--- Supplied records Enclosed Below ---
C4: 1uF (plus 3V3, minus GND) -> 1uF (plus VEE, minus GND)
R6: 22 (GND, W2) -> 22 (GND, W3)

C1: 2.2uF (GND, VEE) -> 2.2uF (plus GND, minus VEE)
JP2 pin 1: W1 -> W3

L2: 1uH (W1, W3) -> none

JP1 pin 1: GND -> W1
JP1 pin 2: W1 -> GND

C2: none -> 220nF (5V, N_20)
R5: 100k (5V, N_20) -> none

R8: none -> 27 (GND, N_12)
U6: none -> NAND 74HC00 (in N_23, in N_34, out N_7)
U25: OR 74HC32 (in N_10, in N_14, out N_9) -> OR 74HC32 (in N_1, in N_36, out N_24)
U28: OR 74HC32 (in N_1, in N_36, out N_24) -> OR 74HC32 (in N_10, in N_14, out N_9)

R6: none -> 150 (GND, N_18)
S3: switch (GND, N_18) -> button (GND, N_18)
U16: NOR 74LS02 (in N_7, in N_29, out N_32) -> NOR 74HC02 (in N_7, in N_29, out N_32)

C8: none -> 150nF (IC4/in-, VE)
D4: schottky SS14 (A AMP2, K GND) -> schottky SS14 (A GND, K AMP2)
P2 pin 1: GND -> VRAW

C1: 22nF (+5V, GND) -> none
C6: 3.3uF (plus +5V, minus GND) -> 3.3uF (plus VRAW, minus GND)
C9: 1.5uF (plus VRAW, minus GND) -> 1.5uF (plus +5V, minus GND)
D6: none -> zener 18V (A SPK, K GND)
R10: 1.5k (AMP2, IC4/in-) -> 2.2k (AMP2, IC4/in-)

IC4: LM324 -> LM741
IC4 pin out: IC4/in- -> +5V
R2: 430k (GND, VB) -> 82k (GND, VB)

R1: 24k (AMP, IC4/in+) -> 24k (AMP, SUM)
--- End of Enclosed Supplied records ---
- Exercise instructions
Lines in the listing that include the word "minus": how many are there? Give the number alone.

- Response area
4